Leave the pictures out. Return the rest of the listing below exactly.

◆ **Supplied data**:

----

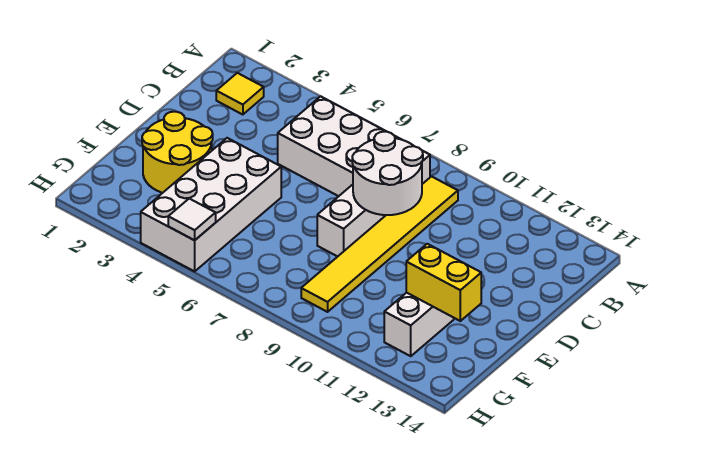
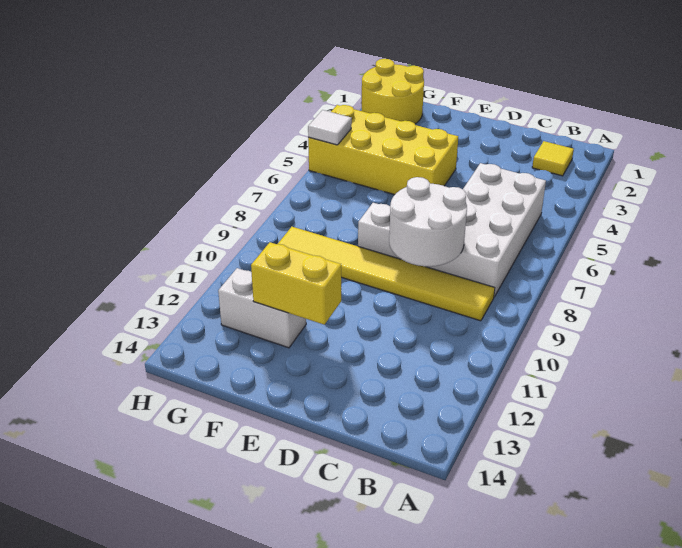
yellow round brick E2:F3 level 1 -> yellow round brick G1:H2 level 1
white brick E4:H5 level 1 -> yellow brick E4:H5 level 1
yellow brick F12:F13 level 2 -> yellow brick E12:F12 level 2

----

◆ **Task output**:
yellow round brick E2:F3 level 1 -> yellow round brick G1:H2 level 1
white brick E4:H5 level 1 -> yellow brick E4:H5 level 1
yellow brick F12:F13 level 2 -> yellow brick E12:F12 level 2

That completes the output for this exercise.